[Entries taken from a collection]
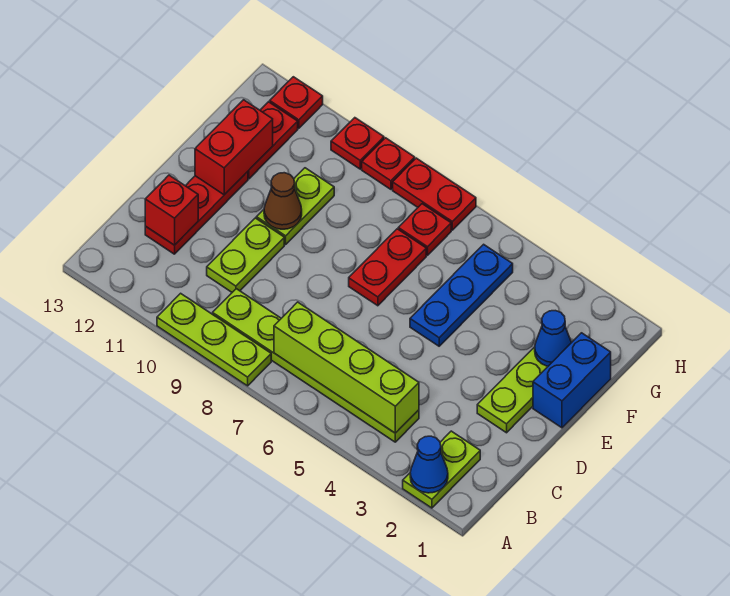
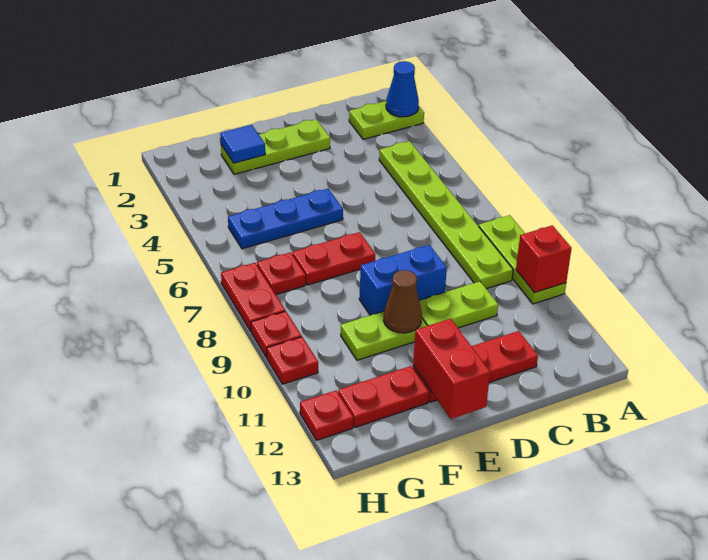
lime brick B4:B7 level 2 -> none
red brick C12 level 2 -> red brick A10 level 2
blue brick E1:F1 level 1 -> blue brick D9:E9 level 1
red brick E12:F12 level 2 -> red brick E12:E13 level 2
blue cone F2 level 2 -> blue tile F2 level 2

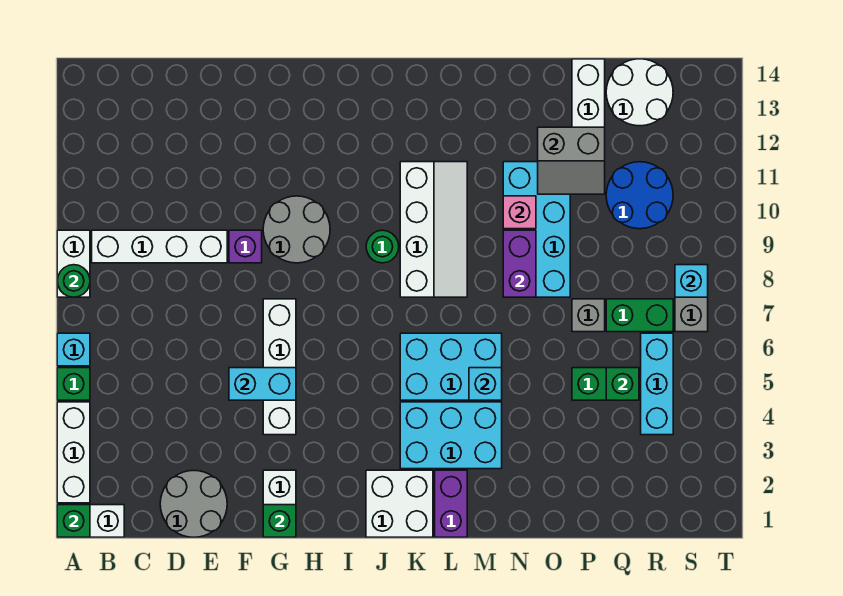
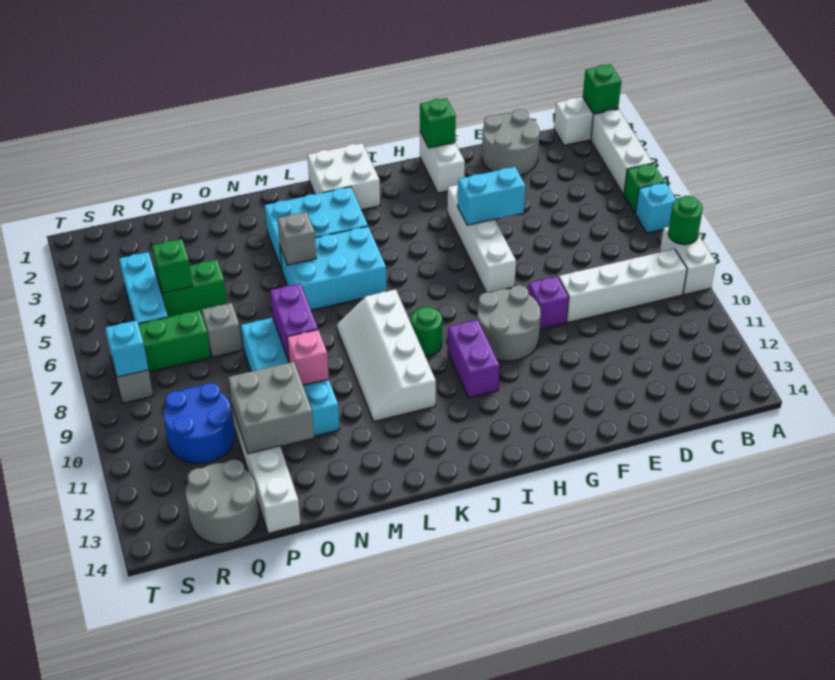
purple brick L1:L2 level 1 -> purple brick I10:I11 level 1
cyan brick M5 level 2 -> grey brick M5 level 2
grey slope O11:P12 level 2 top 12 -> grey brick O11:P12 level 2
white round brick Q13:R14 level 1 -> grey round brick Q13:R14 level 1

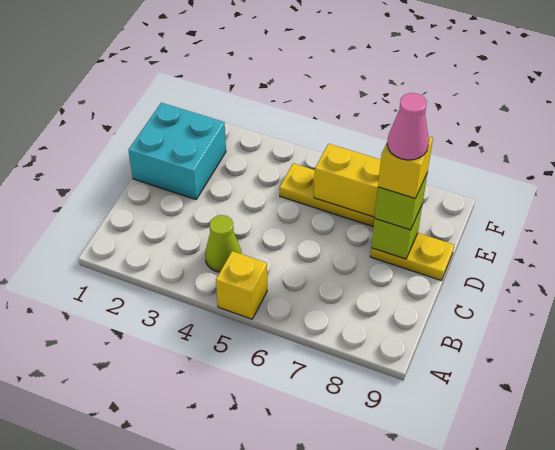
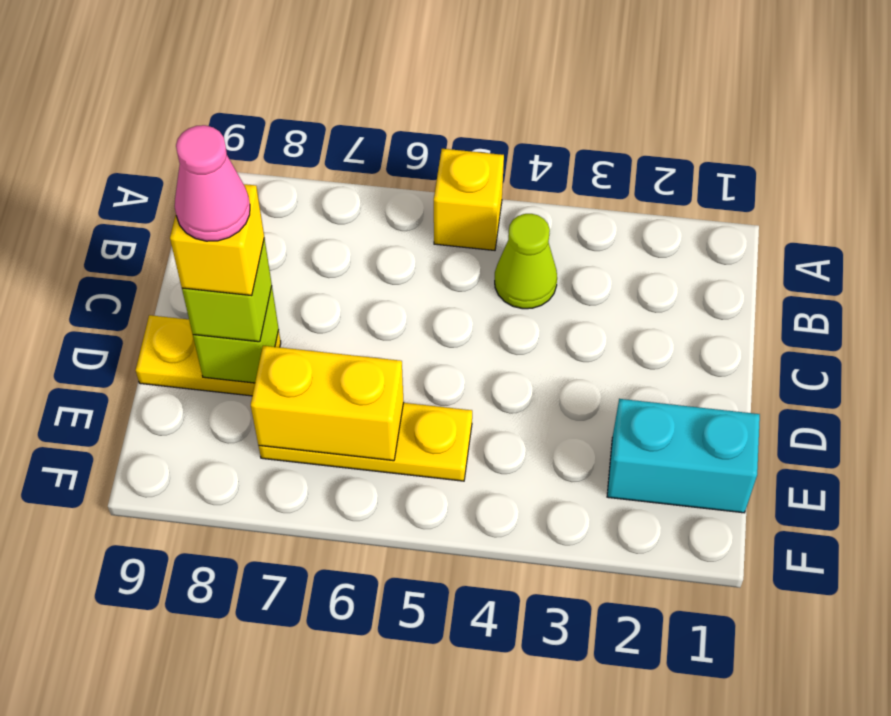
cyan brick D1:E2 level 1 -> cyan brick E1:E2 level 1

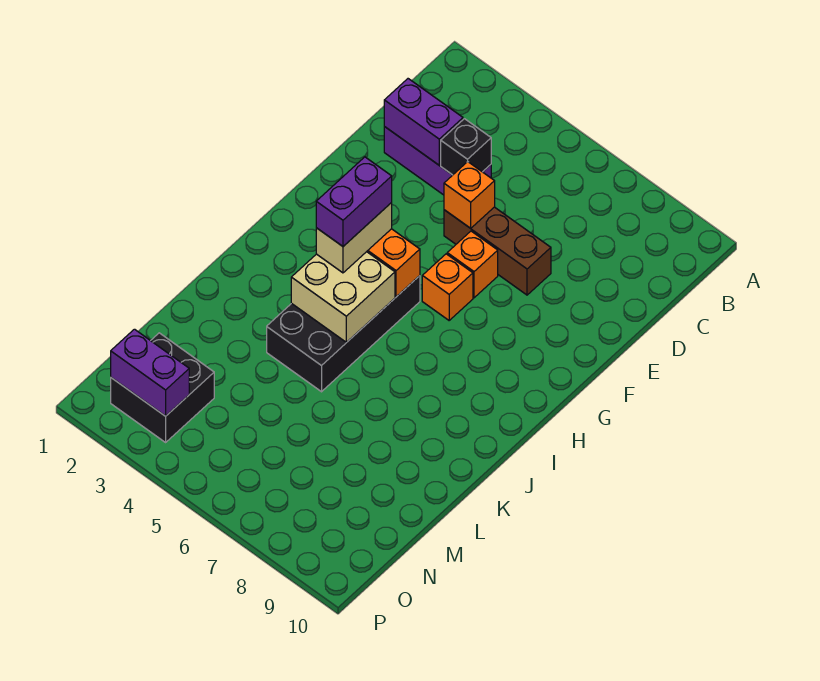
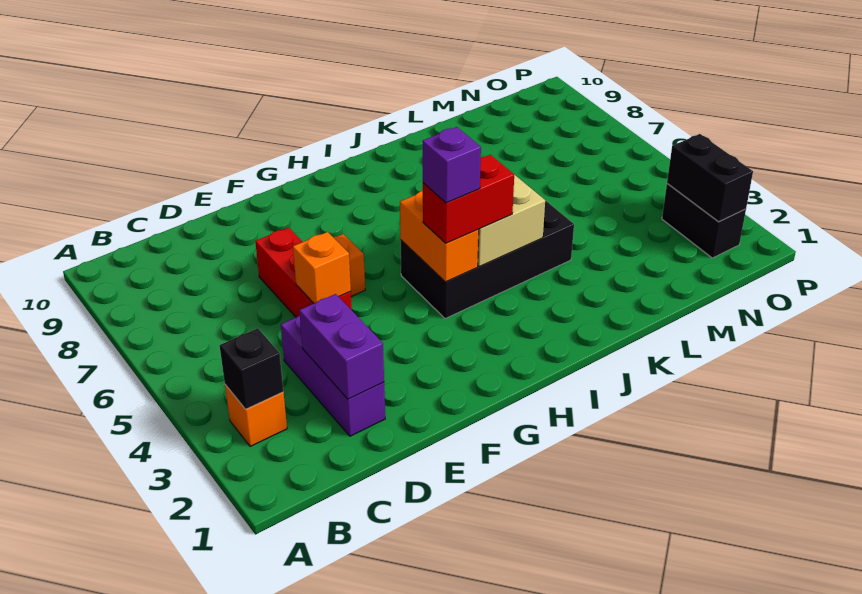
black brick D4 level 2 -> black brick B3 level 2
brown brick E5:E7 level 1 -> red brick E5:E7 level 1
orange brick G6 level 1 -> orange brick B3 level 1
tan brick H4:I4 level 3 -> red brick H4:I4 level 3
purple brick H4:I4 level 4 -> purple brick H4 level 4
black brick N2:O3 level 1 -> black brick O2:O3 level 1
purple brick O2:O3 level 2 -> black brick O2:O3 level 2

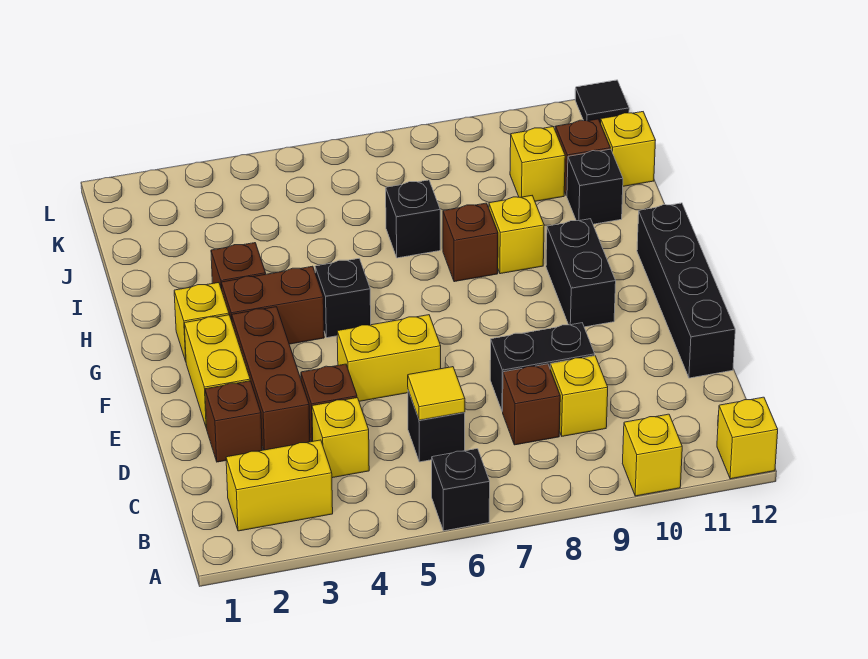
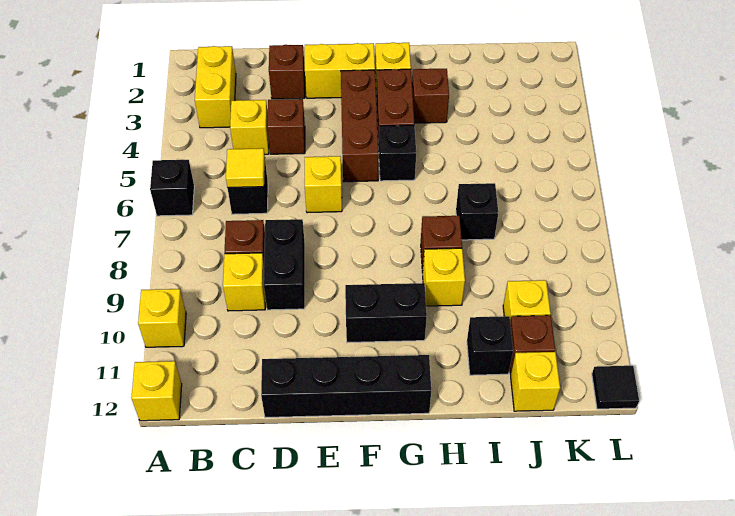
brown brick D3:F3 level 1 -> brown brick F3:F5 level 1
yellow brick E5:E6 level 1 -> yellow brick E6 level 1

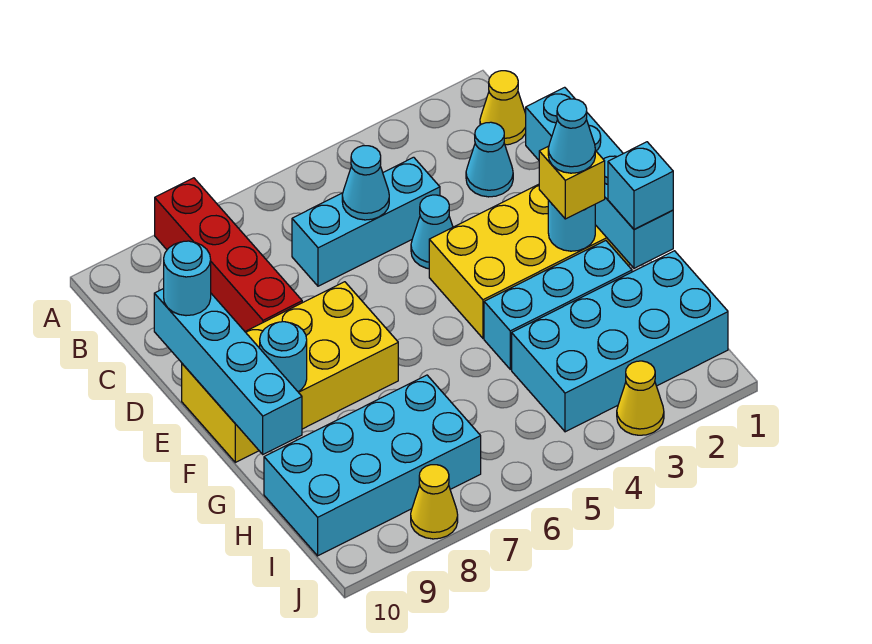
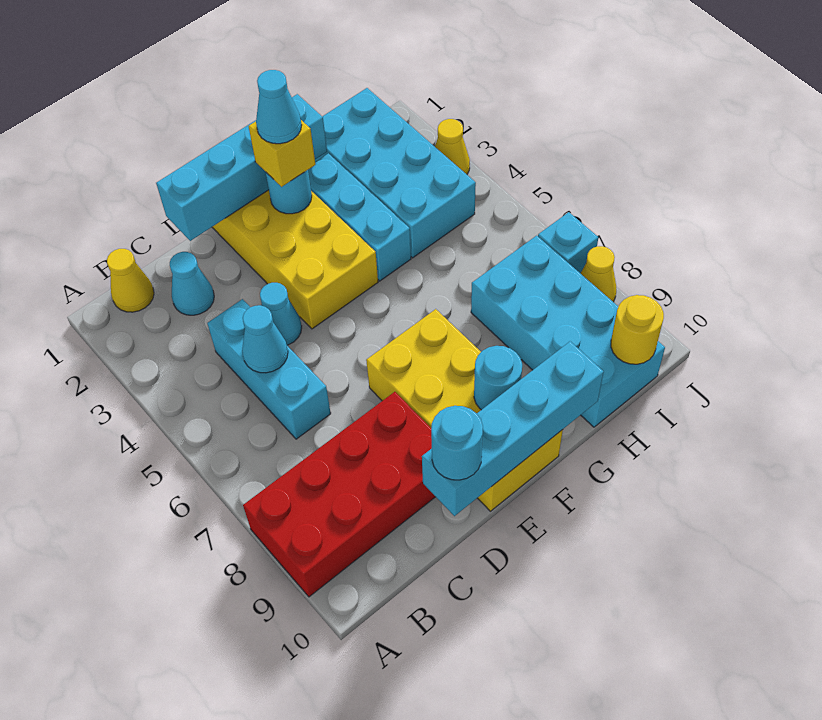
red brick A8:D8 level 1 -> red brick A8:D9 level 1
cyan brick G1 level 3 -> cyan brick J7 level 1
none -> yellow round brick I10 level 2

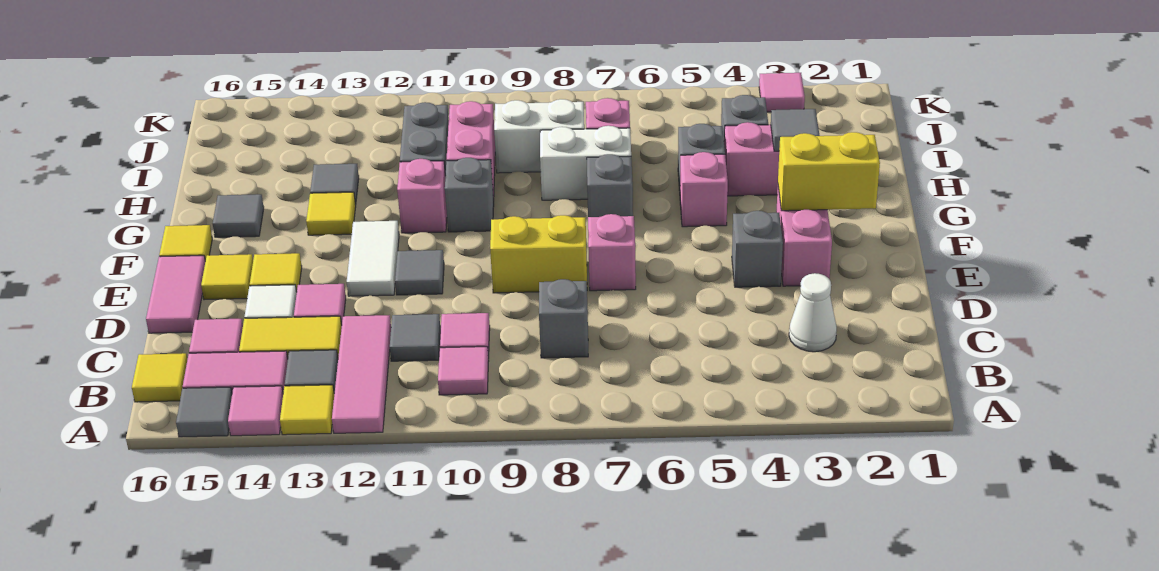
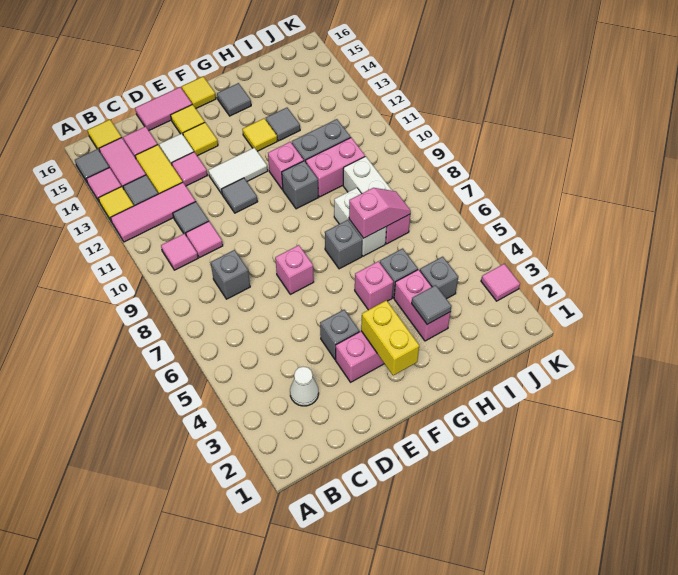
yellow brick E8:E9 level 1 -> none
none -> pink slope H7:I7 level 2 top H

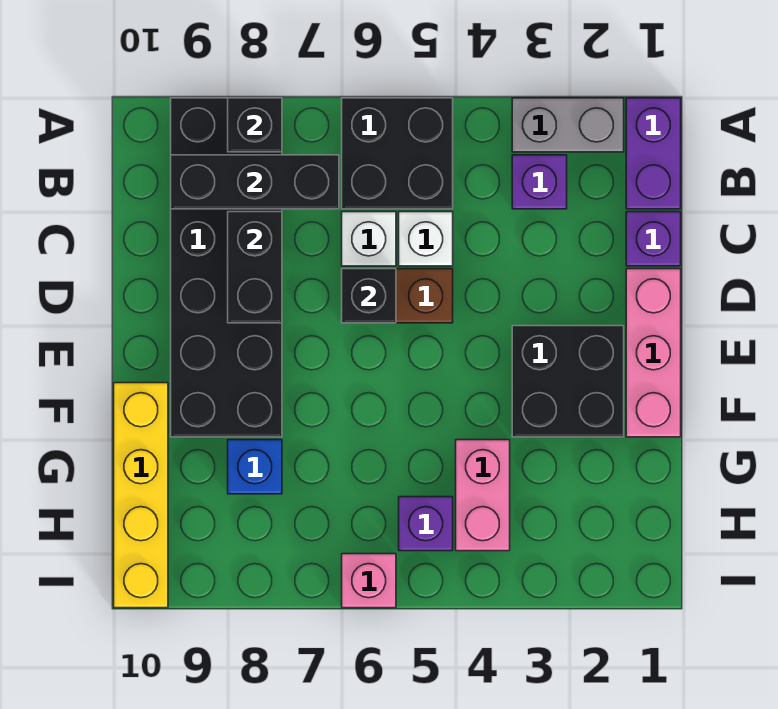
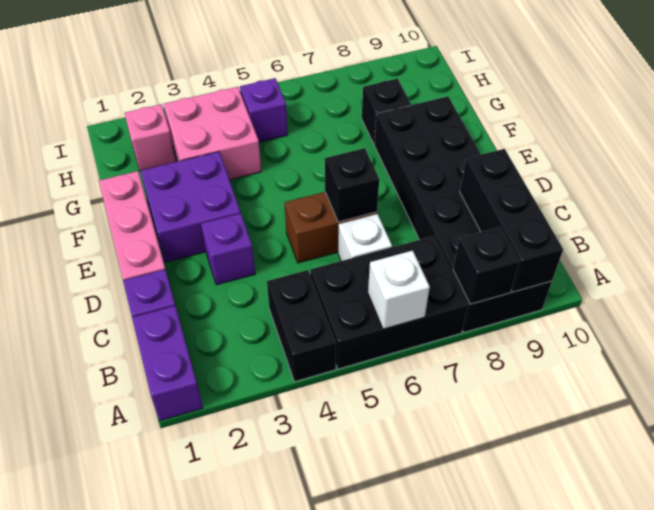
grey brick A2:A3 level 1 -> none
black brick A5:B6 level 1 -> black brick A5:B7 level 1
purple brick B3 level 1 -> purple brick D3 level 1
black brick B7:B9 level 2 -> black brick A9:C9 level 2
white brick C5 level 1 -> white brick A6 level 2
black brick C8:D8 level 2 -> black brick A4:B4 level 1
black brick E2:F3 level 1 -> purple brick E2:F3 level 1
yellow brick F10:I10 level 1 -> none
pink brick G4:H4 level 1 -> pink brick G3:H4 level 1
blue brick G8 level 1 -> black brick G8 level 1
pink brick I6 level 1 -> pink brick H2 level 1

Task =
Please reproduce exactly, and nothing more, the lines from the one containing "tan brick H4:I4" through the last line of the entries, both included; pictures stay out.

Exercise response =
tan brick H4:I4 level 3 -> red brick H4:I4 level 3
purple brick H4:I4 level 4 -> purple brick H4 level 4
black brick N2:O3 level 1 -> black brick O2:O3 level 1
purple brick O2:O3 level 2 -> black brick O2:O3 level 2

brown brick D3:F3 level 1 -> brown brick F3:F5 level 1
yellow brick E5:E6 level 1 -> yellow brick E6 level 1

red brick A8:D8 level 1 -> red brick A8:D9 level 1
cyan brick G1 level 3 -> cyan brick J7 level 1
none -> yellow round brick I10 level 2

yellow brick E8:E9 level 1 -> none
none -> pink slope H7:I7 level 2 top H

grey brick A2:A3 level 1 -> none
black brick A5:B6 level 1 -> black brick A5:B7 level 1
purple brick B3 level 1 -> purple brick D3 level 1
black brick B7:B9 level 2 -> black brick A9:C9 level 2
white brick C5 level 1 -> white brick A6 level 2
black brick C8:D8 level 2 -> black brick A4:B4 level 1
black brick E2:F3 level 1 -> purple brick E2:F3 level 1
yellow brick F10:I10 level 1 -> none
pink brick G4:H4 level 1 -> pink brick G3:H4 level 1
blue brick G8 level 1 -> black brick G8 level 1
pink brick I6 level 1 -> pink brick H2 level 1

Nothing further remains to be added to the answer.